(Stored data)
◇ ◇ ◇
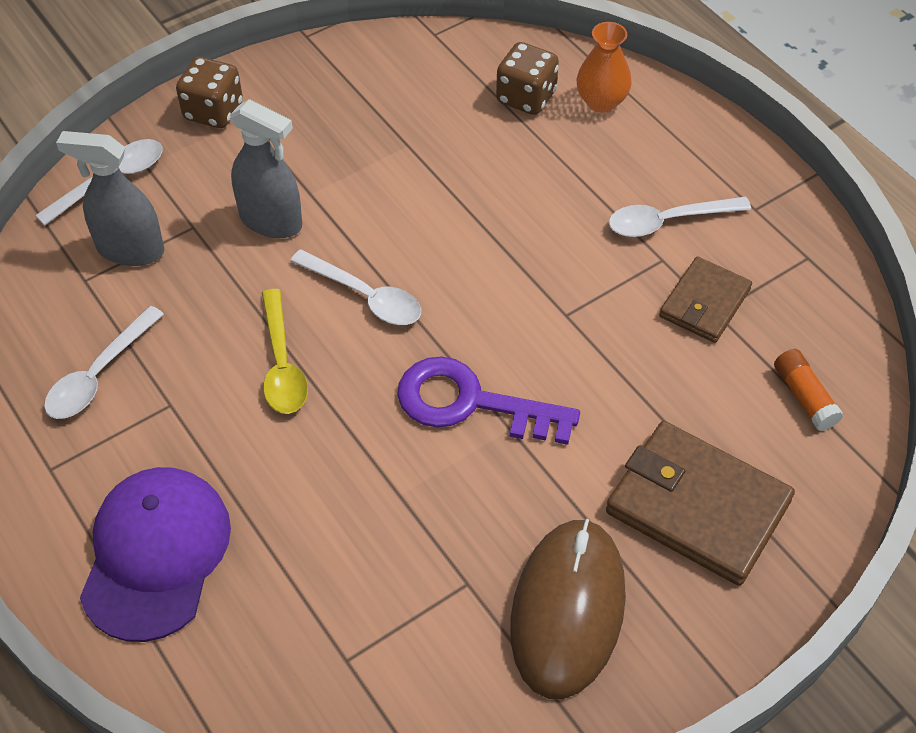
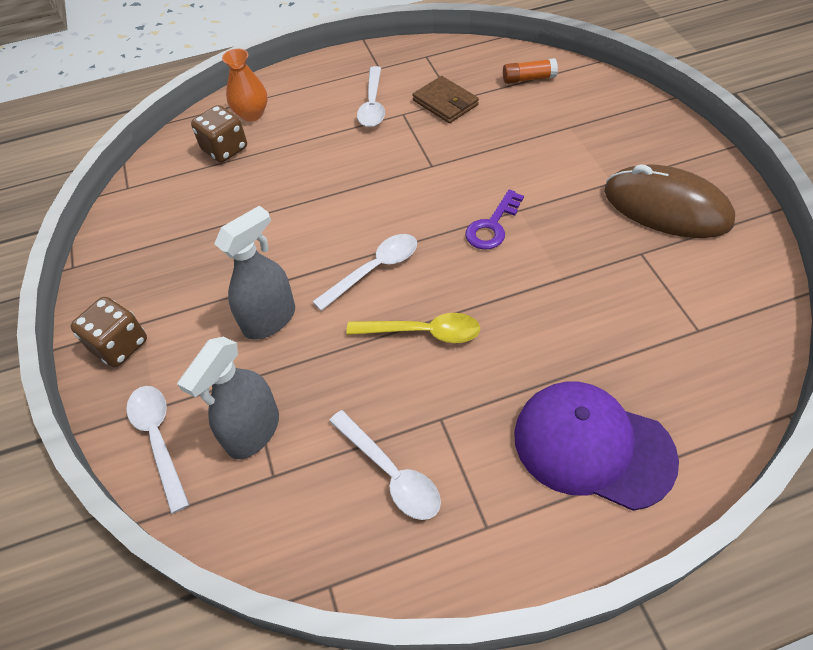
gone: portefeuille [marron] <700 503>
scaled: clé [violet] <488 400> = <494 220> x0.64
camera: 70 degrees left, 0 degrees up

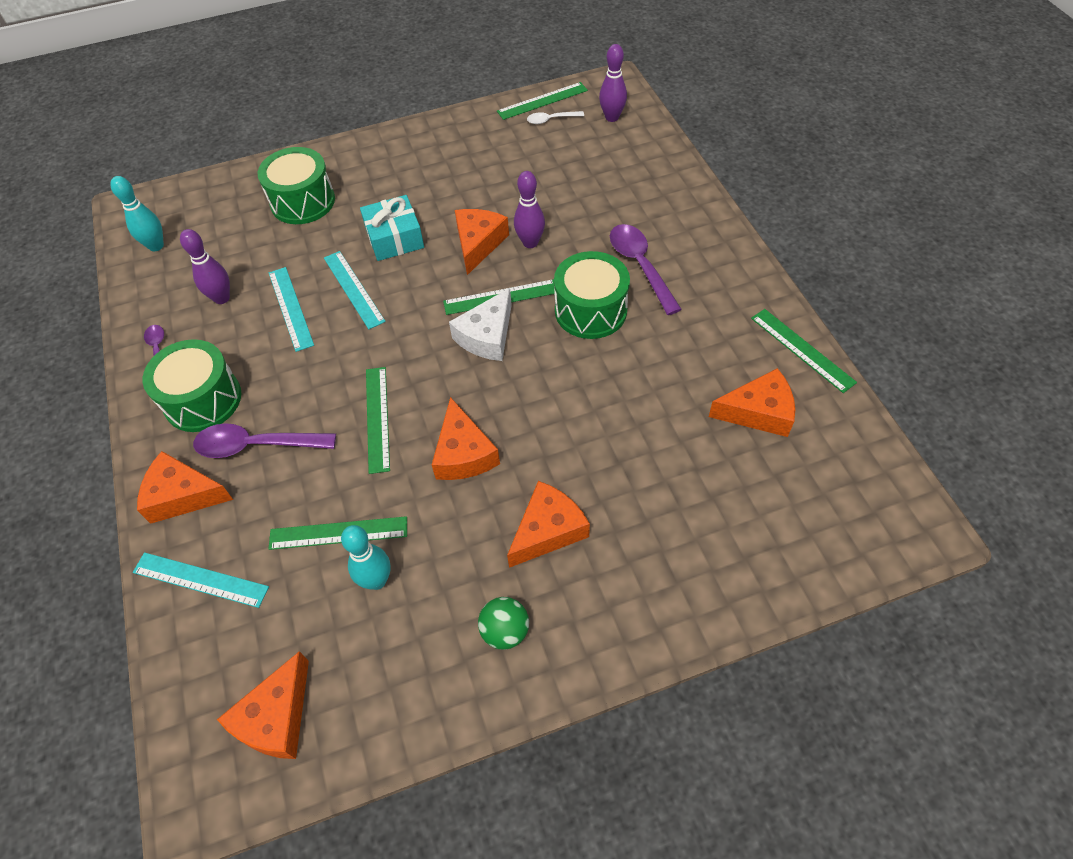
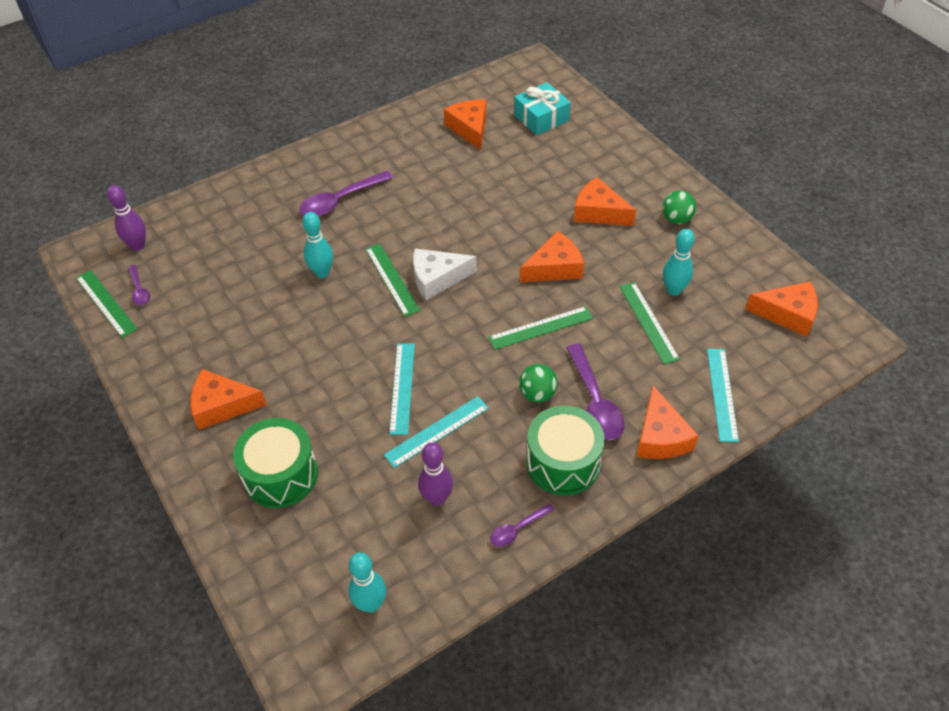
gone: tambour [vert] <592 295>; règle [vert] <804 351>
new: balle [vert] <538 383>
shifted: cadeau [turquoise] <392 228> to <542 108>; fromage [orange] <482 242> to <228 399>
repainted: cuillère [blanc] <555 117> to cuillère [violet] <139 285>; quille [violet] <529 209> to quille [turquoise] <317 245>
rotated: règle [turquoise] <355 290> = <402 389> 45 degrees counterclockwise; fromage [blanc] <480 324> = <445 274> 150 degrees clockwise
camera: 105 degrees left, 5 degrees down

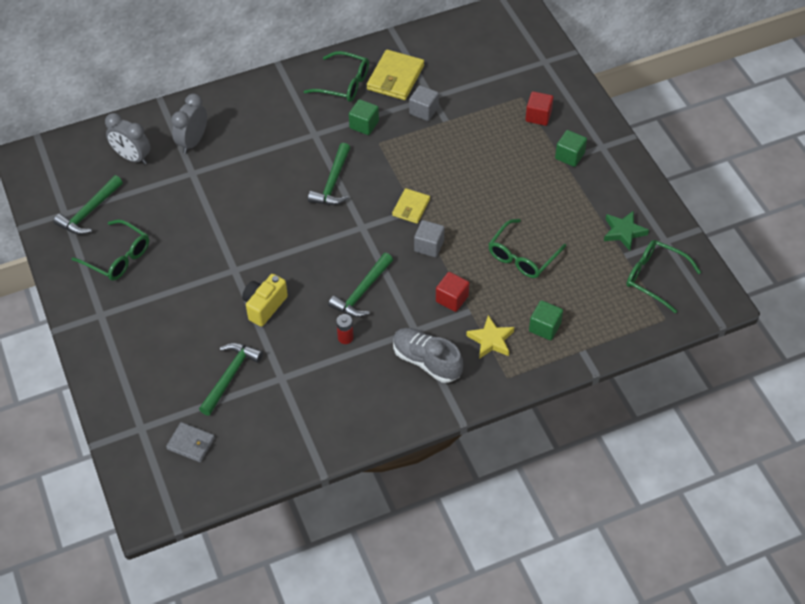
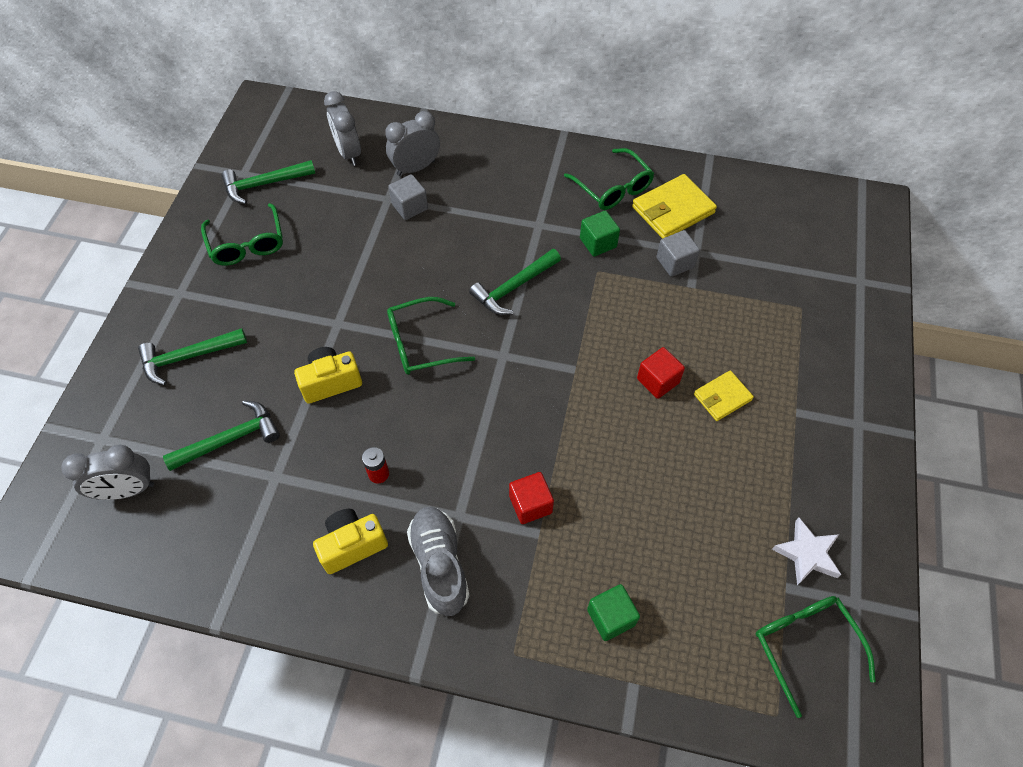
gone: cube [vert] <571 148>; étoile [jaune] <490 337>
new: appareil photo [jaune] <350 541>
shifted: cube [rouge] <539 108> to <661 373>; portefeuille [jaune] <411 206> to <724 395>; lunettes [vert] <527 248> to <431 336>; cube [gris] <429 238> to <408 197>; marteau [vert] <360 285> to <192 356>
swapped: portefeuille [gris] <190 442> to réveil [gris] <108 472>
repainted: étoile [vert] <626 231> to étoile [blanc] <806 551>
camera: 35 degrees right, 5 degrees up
◇ ◇ ◇
What to do — Will you set down the records word for word while leaving out every picture?

Exercise solution —
gone: portefeuille [marron] <700 503>
scaled: clé [violet] <488 400> = <494 220> x0.64
camera: 70 degrees left, 0 degrees up

gone: tambour [vert] <592 295>; règle [vert] <804 351>
new: balle [vert] <538 383>
shifted: cadeau [turquoise] <392 228> to <542 108>; fromage [orange] <482 242> to <228 399>
repainted: cuillère [blanc] <555 117> to cuillère [violet] <139 285>; quille [violet] <529 209> to quille [turquoise] <317 245>
rotated: règle [turquoise] <355 290> = <402 389> 45 degrees counterclockwise; fromage [blanc] <480 324> = <445 274> 150 degrees clockwise
camera: 105 degrees left, 5 degrees down

gone: cube [vert] <571 148>; étoile [jaune] <490 337>
new: appareil photo [jaune] <350 541>
shifted: cube [rouge] <539 108> to <661 373>; portefeuille [jaune] <411 206> to <724 395>; lunettes [vert] <527 248> to <431 336>; cube [gris] <429 238> to <408 197>; marteau [vert] <360 285> to <192 356>
swapped: portefeuille [gris] <190 442> to réveil [gris] <108 472>
repainted: étoile [vert] <626 231> to étoile [blanc] <806 551>
camera: 35 degrees right, 5 degrees up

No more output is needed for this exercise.